(Data listing Opens)

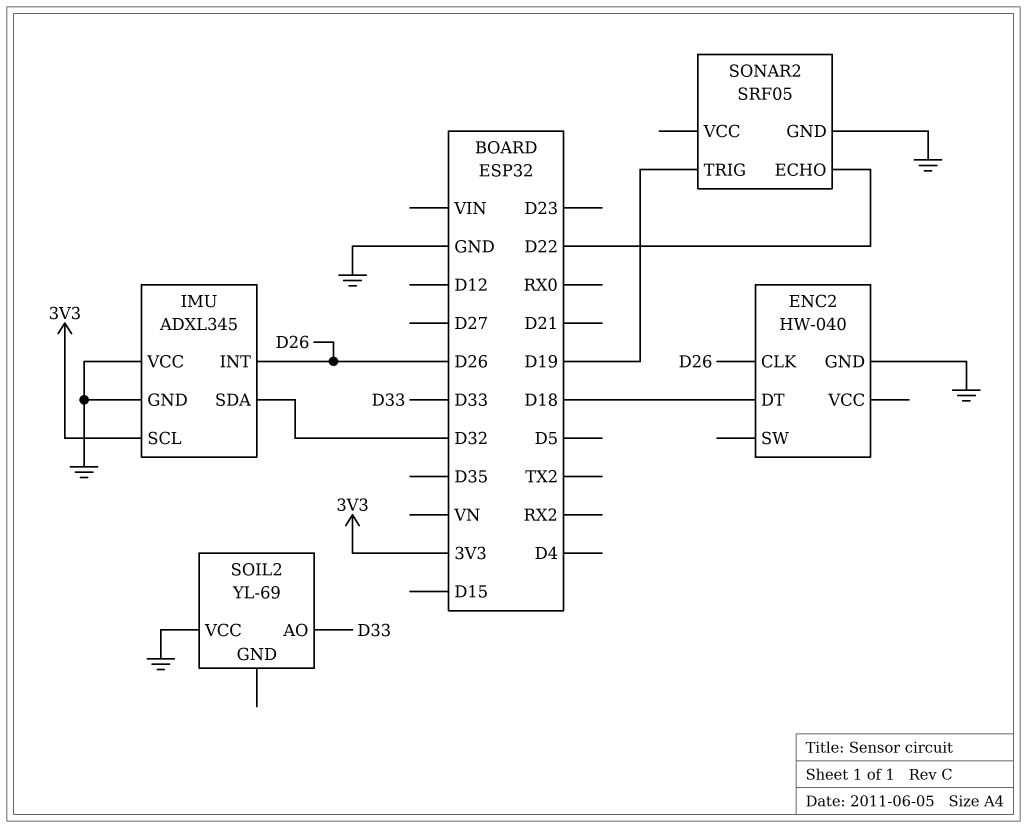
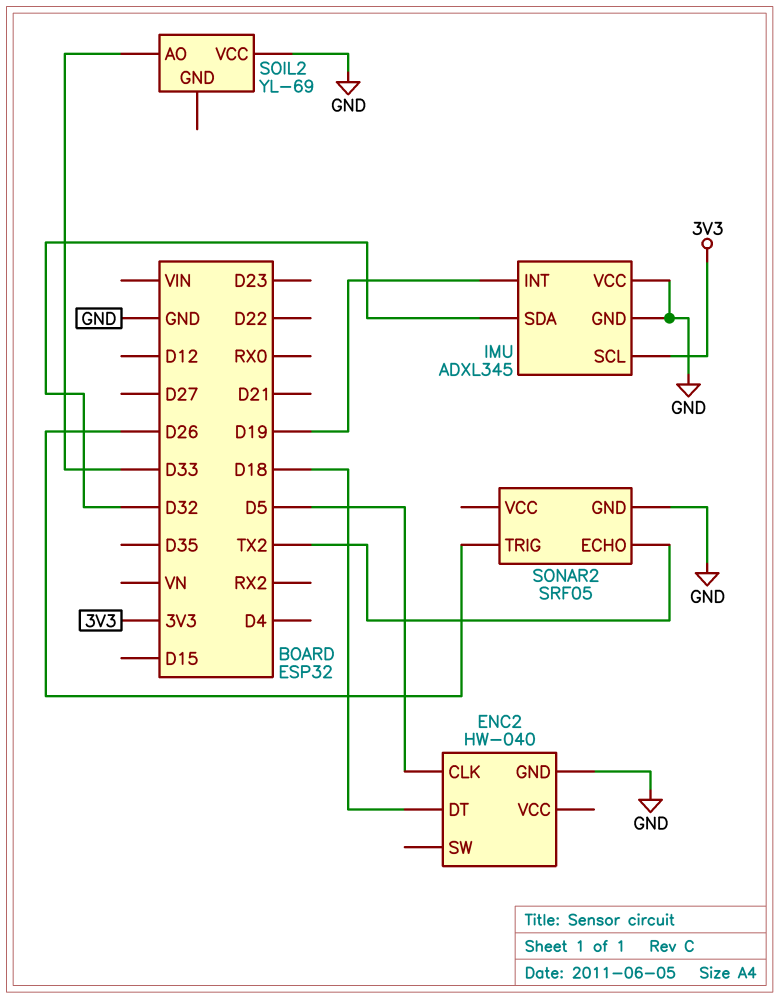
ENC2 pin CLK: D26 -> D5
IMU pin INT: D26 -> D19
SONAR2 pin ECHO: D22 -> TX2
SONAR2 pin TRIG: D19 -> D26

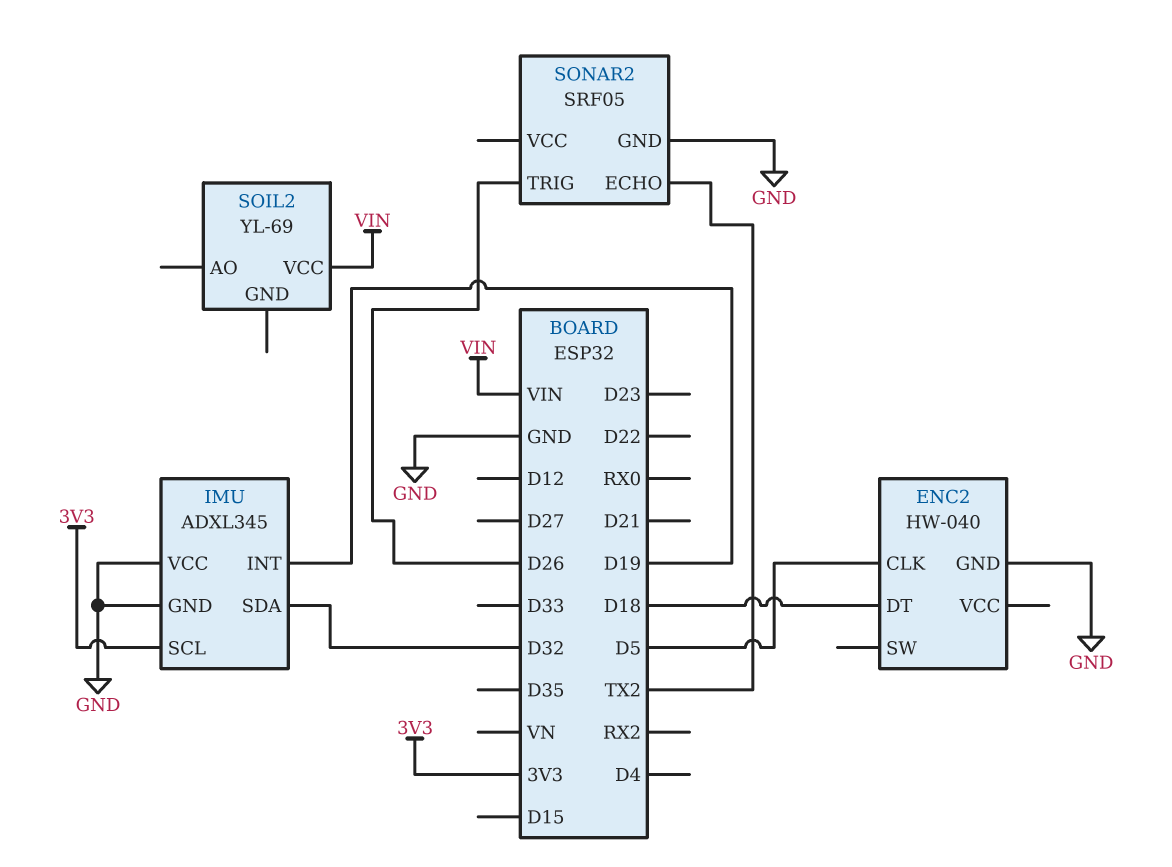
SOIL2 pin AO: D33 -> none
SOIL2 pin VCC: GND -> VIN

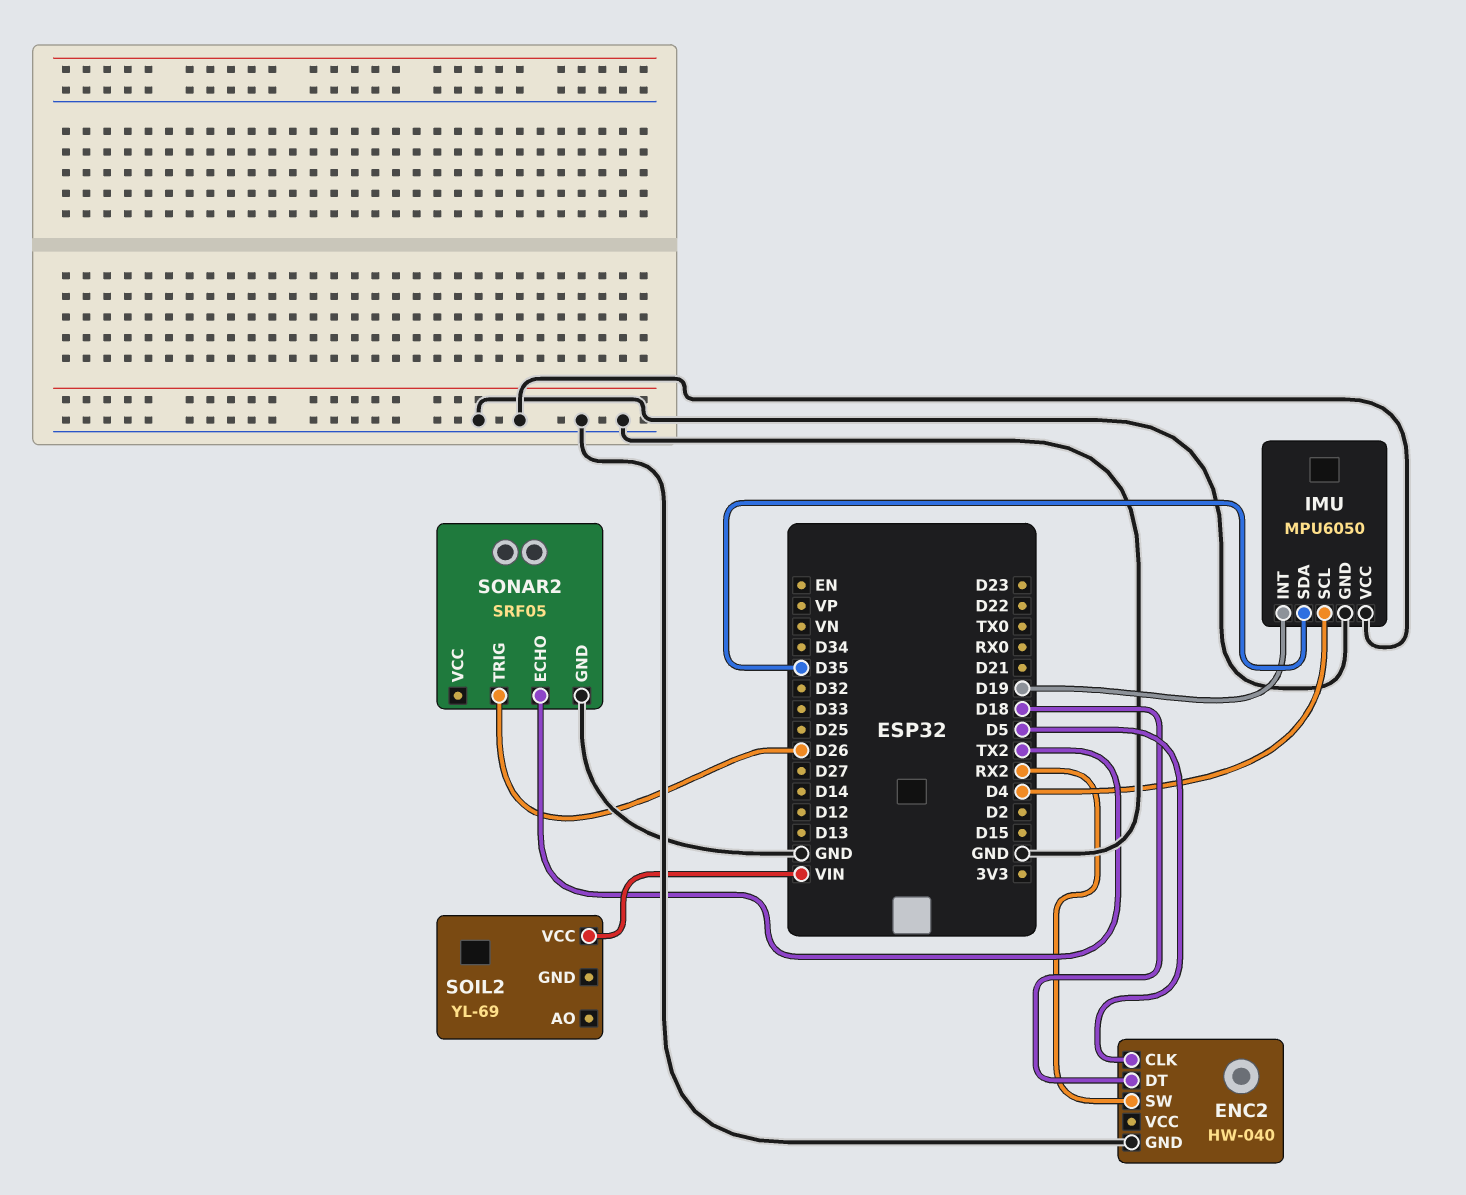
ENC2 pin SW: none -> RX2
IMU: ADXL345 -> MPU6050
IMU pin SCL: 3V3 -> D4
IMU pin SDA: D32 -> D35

(Data listing Closes)

**Exercise:**
Where the material above includes pictures, omit them and retype everything else exactly.

**Solution to the exercise:**
ENC2 pin CLK: D26 -> D5
IMU pin INT: D26 -> D19
SONAR2 pin ECHO: D22 -> TX2
SONAR2 pin TRIG: D19 -> D26

SOIL2 pin AO: D33 -> none
SOIL2 pin VCC: GND -> VIN

ENC2 pin SW: none -> RX2
IMU: ADXL345 -> MPU6050
IMU pin SCL: 3V3 -> D4
IMU pin SDA: D32 -> D35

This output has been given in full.